───── DATA SHOWN

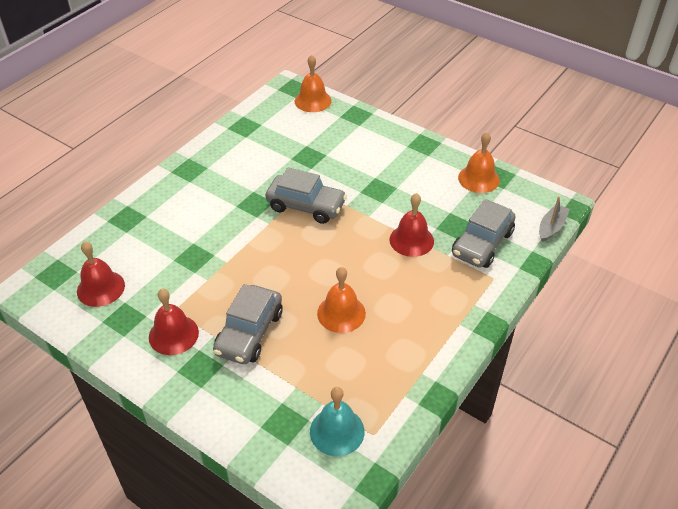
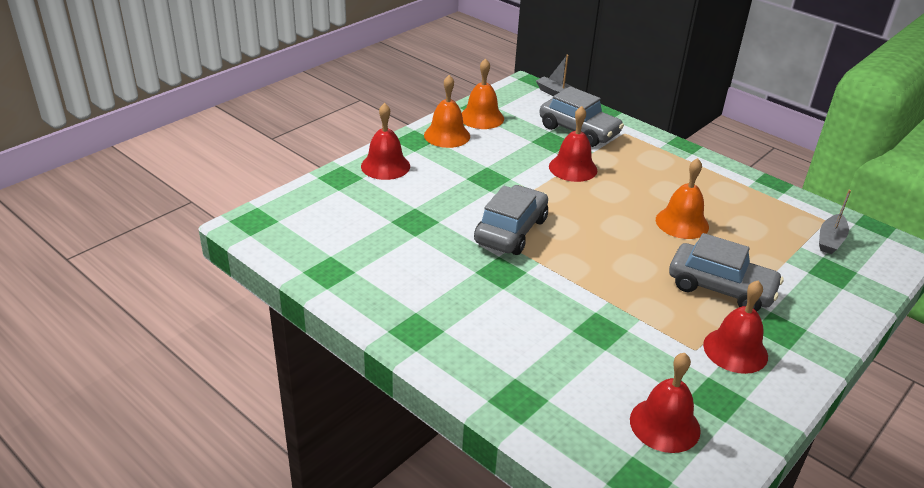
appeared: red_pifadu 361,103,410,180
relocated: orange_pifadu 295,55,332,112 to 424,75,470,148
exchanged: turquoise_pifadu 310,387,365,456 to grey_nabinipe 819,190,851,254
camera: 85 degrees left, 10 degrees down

──────────

### INSTRUCTIONS TO FOLLOW
Find the line with "exchanged: turquoise_pifadu 310,387,365,456" in the listing above, then write out that line and each remaining line exactly, with no other text.

### ANSWER TO THIS TASK
exchanged: turquoise_pifadu 310,387,365,456 to grey_nabinipe 819,190,851,254
camera: 85 degrees left, 10 degrees down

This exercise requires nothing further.